WORK TASK ::
Copy the data exactly. Images are to be left out.

Object matching data:

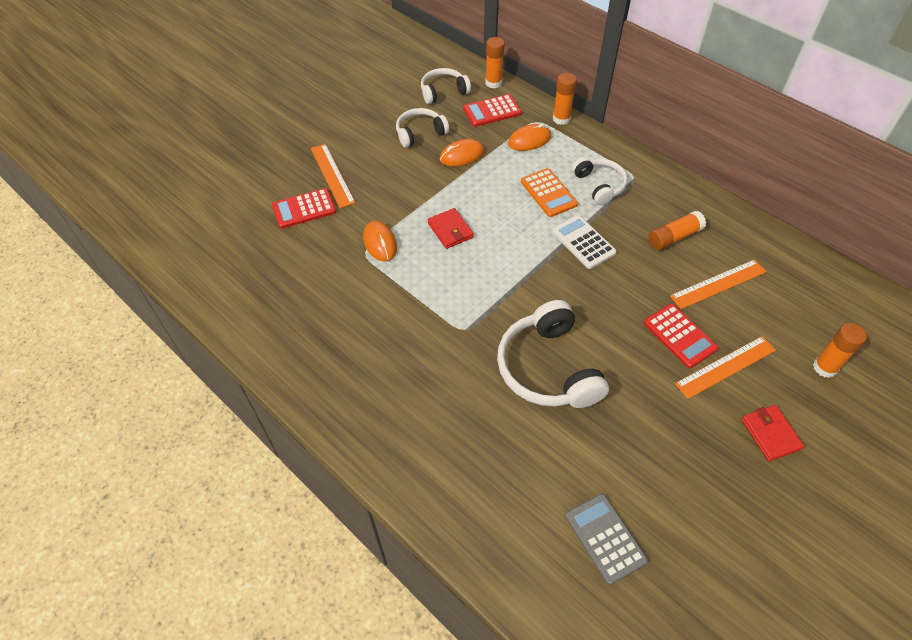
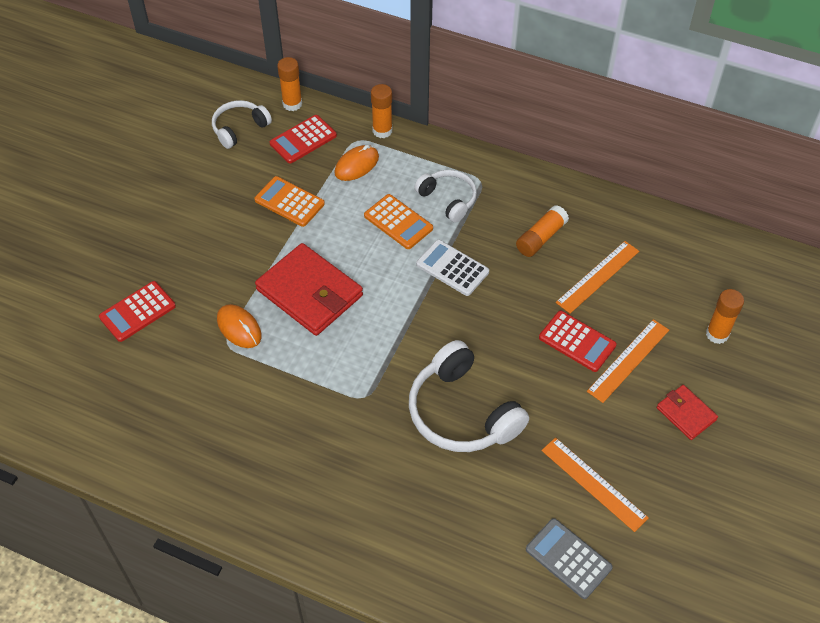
camera: 20 degrees left, 0 degrees up
(332, 175) = (153, 263): orange ruler -> orange ruler (594, 483)
(420, 133) = (232, 186): white headphones -> none
(450, 230) = (309, 293): red wallet -> red wallet, size x1.92
(462, 155) = (289, 202): orange mouse -> orange calculator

TASK ANSWER ::
camera: 20 degrees left, 0 degrees up
(332, 175) = (153, 263): orange ruler -> orange ruler (594, 483)
(420, 133) = (232, 186): white headphones -> none
(450, 230) = (309, 293): red wallet -> red wallet, size x1.92
(462, 155) = (289, 202): orange mouse -> orange calculator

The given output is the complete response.